*About this task*
Each line below should be restated exactly, with nothing dropped.

*Dataset extract*
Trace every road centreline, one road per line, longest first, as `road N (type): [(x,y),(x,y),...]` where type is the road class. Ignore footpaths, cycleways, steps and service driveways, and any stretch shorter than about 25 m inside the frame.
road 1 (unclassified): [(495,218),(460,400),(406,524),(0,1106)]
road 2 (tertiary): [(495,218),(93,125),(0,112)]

*Response to the exercise*
Trace every road centreline, one road per line, longest first, as `road N (type): [(x,y),(x,y),...]` where type is the road class. Ignore footpaths, cycleways, steps and service driveways, and any stretch shorter than about 25 m inside the frame.
road 1 (unclassified): [(495,218),(460,400),(406,524),(0,1106)]
road 2 (tertiary): [(495,218),(93,125),(0,112)]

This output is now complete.